• Input data:
______

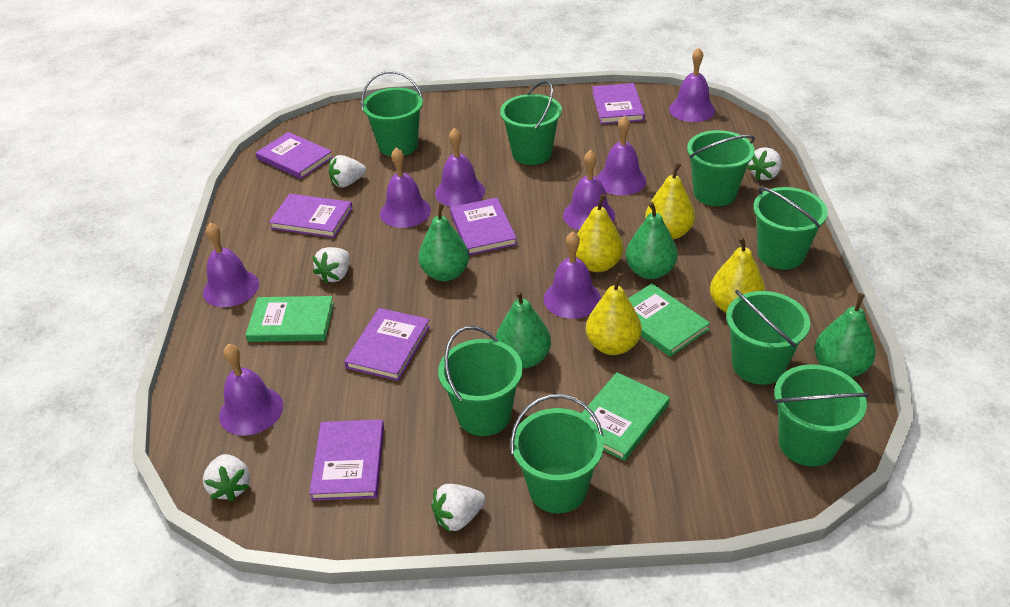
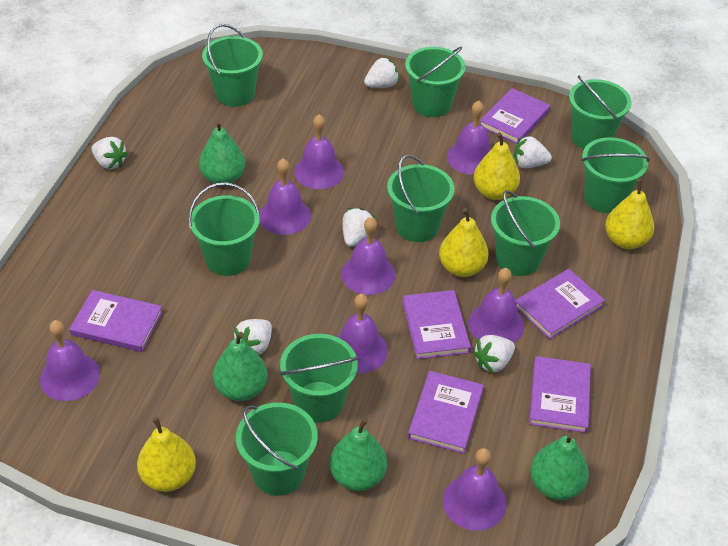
green book: 3 -> 0
green bucket: 8 -> 9
white strawberry: 5 -> 6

______

• Work order:
Every line above is to be repeated exactly, but no picture is to appear in the copy.

• Solution for this problem:
green book: 3 -> 0
green bucket: 8 -> 9
white strawberry: 5 -> 6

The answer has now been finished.